■ **EXTRACTED ENTRIES**
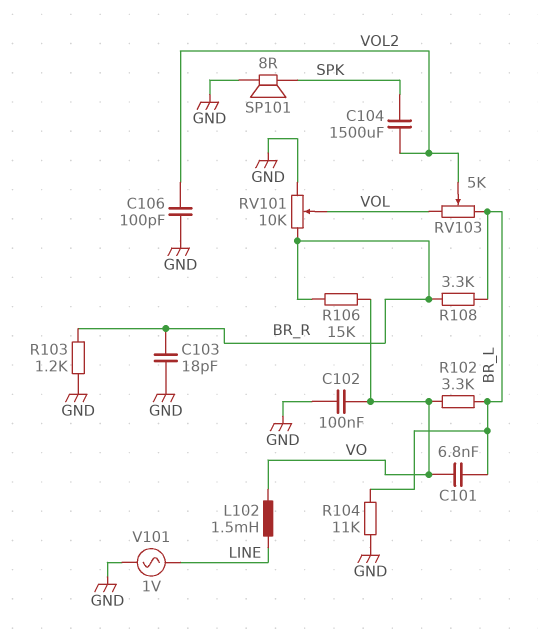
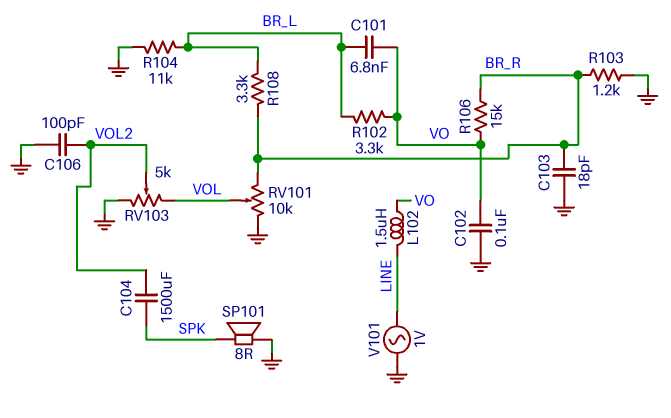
L102: 1.5mH (LINE, VO) -> 1.5uH (LINE, VO)
RV103: 5k (BR_L, VOL, wiper VOL2) -> 5k (GND, VOL, wiper VOL2)

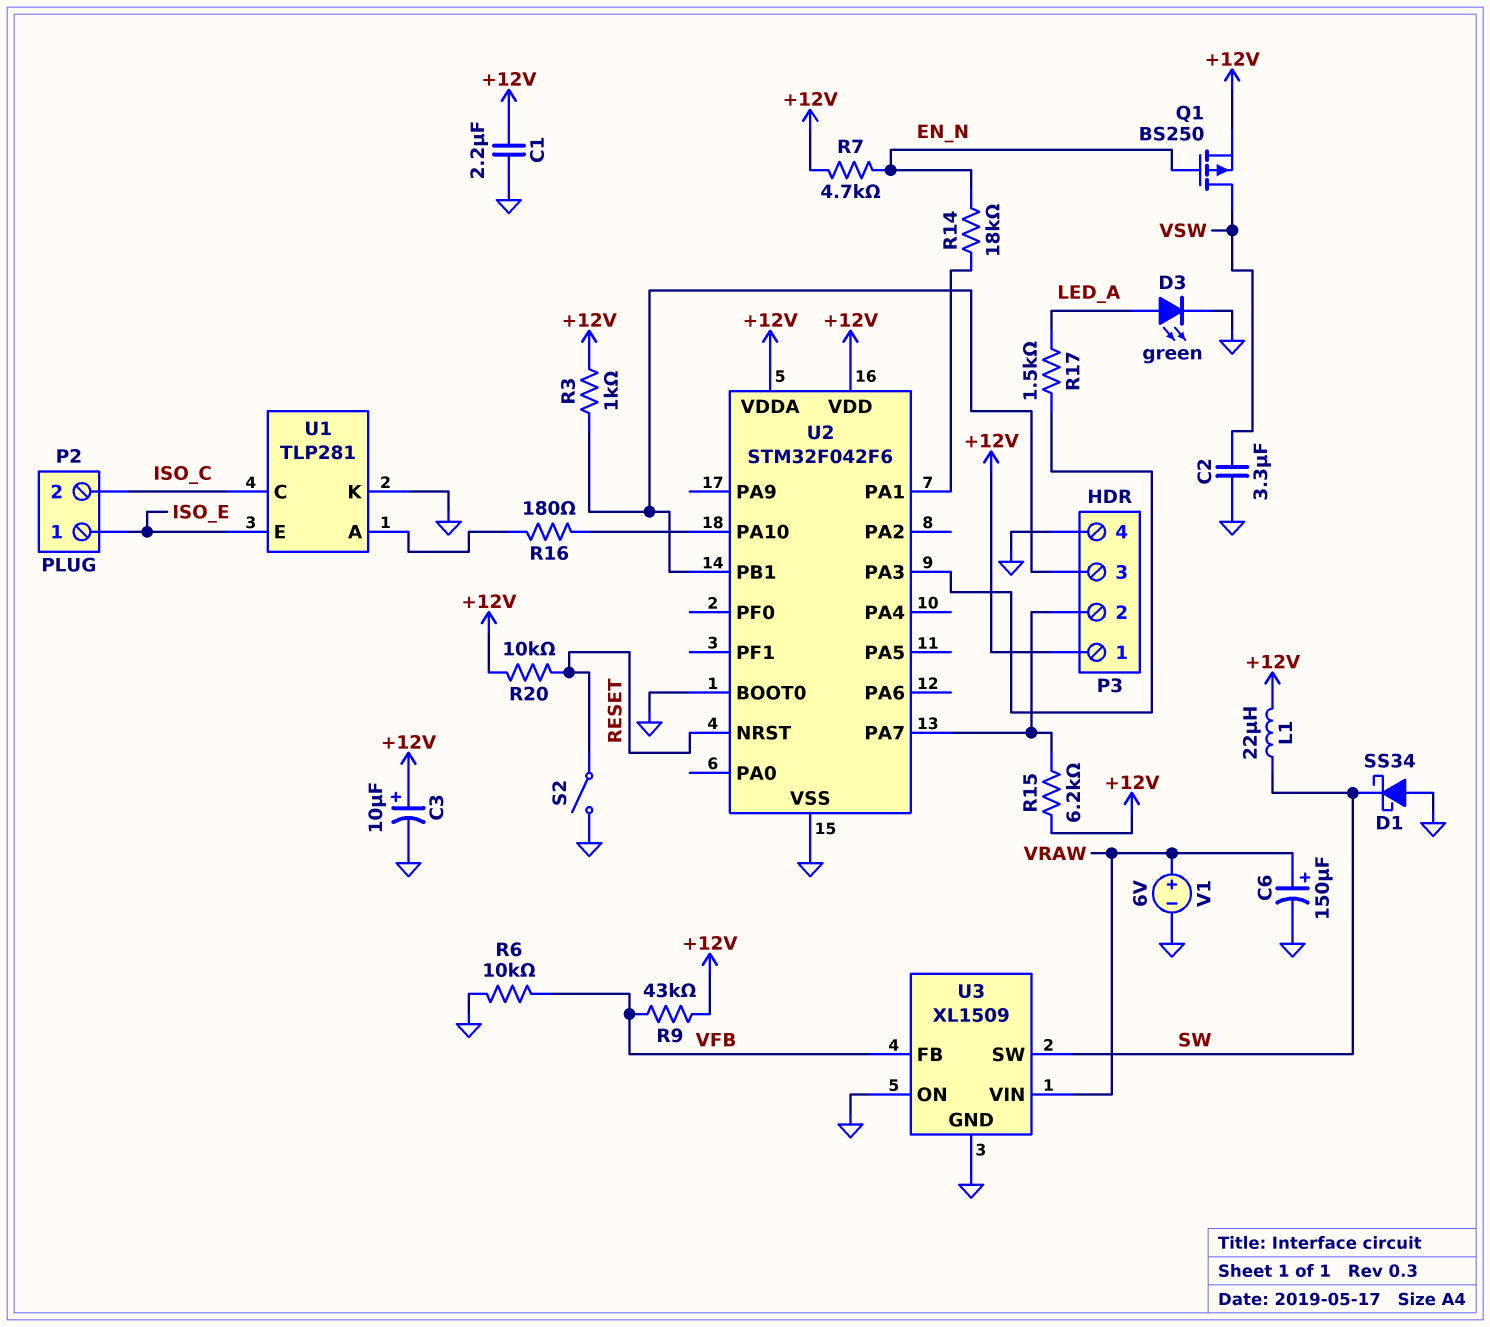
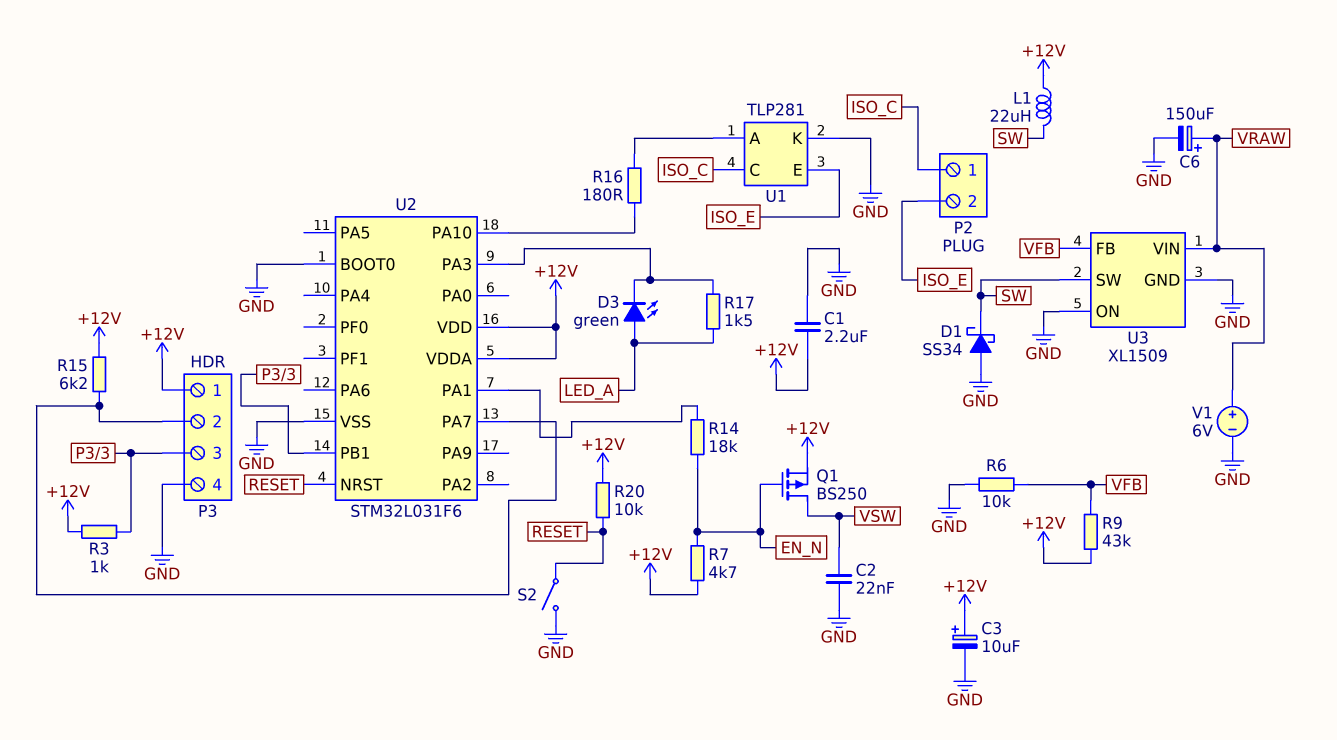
C2: 3.3uF (GND, VSW) -> 22nF (GND, VSW)
D3: LED green (A LED_A, K GND) -> LED green (A LED_A, K U2/PA3)
P2 pin 1: ISO_E -> ISO_C
P2 pin 2: ISO_C -> ISO_E
U2: STM32F042F6 -> STM32L031F6

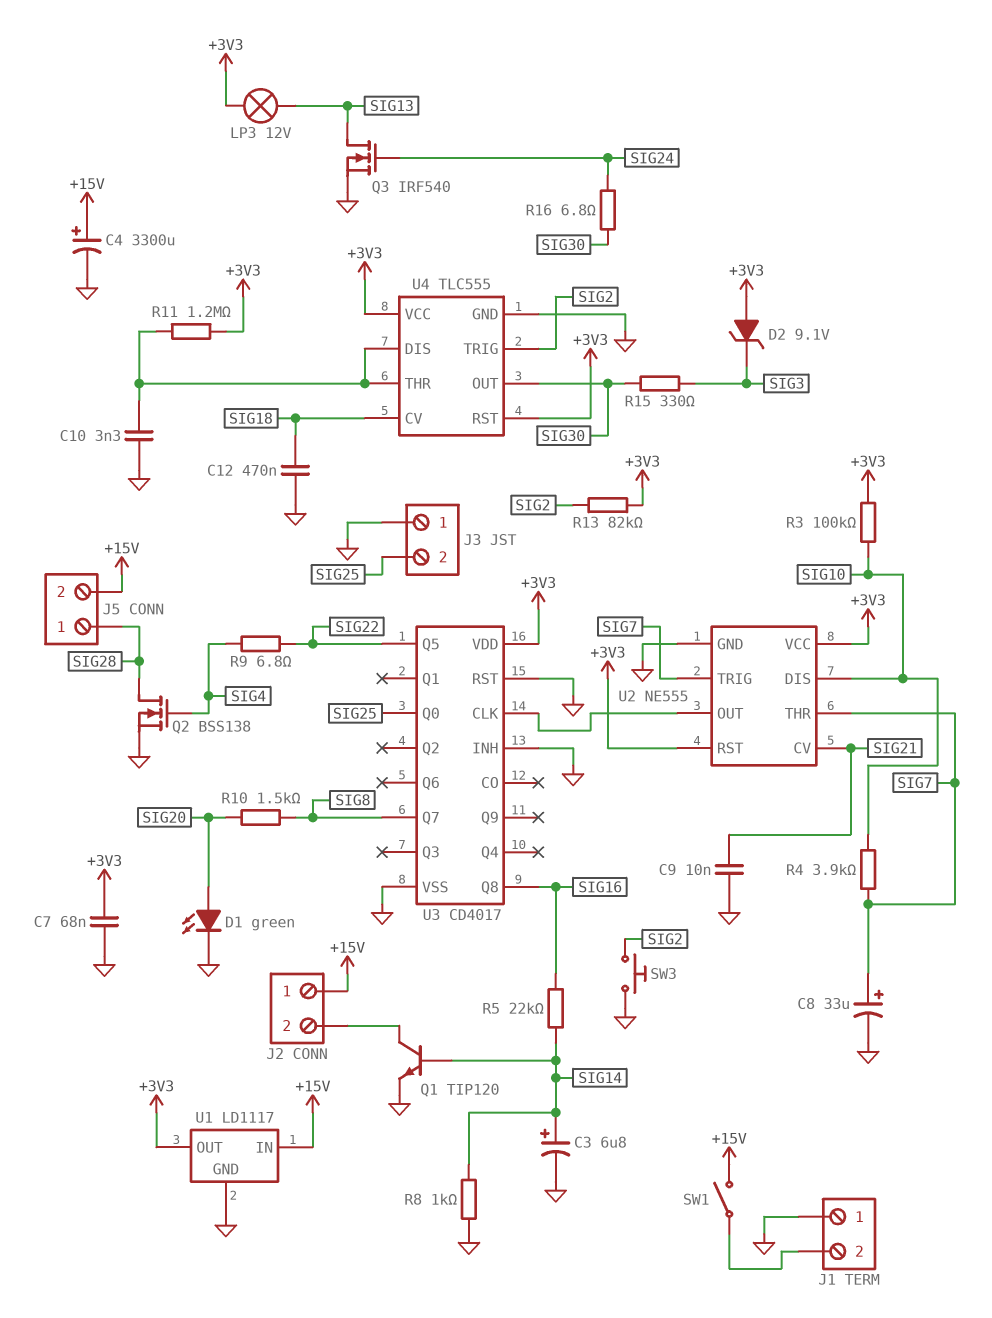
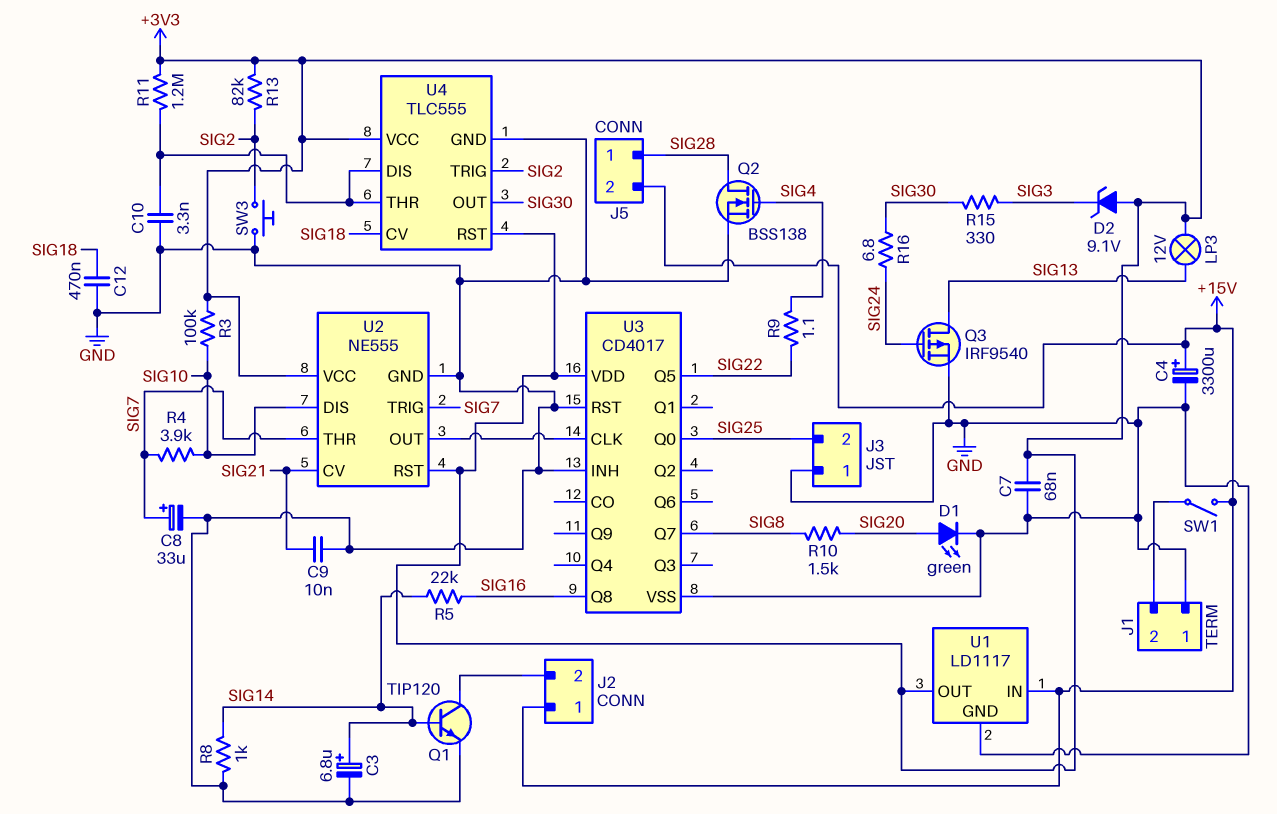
Q3: NMOS IRF540 (G SIG24, D SIG13, S GND) -> PMOS IRF9540 (G SIG24, D SIG13, S GND)
R9: 6.8 (SIG4, SIG22) -> 1.1 (SIG4, SIG22)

■ **YOUR OBJECTIVE**
Please output exactly the lines from the line containing "P2 pin 1: ISO_E -> ISO_C" through the last line of the records above, both included, and leave out any pictures.

■ **RESULT FOR THIS EXERCISE**
P2 pin 1: ISO_E -> ISO_C
P2 pin 2: ISO_C -> ISO_E
U2: STM32F042F6 -> STM32L031F6

Q3: NMOS IRF540 (G SIG24, D SIG13, S GND) -> PMOS IRF9540 (G SIG24, D SIG13, S GND)
R9: 6.8 (SIG4, SIG22) -> 1.1 (SIG4, SIG22)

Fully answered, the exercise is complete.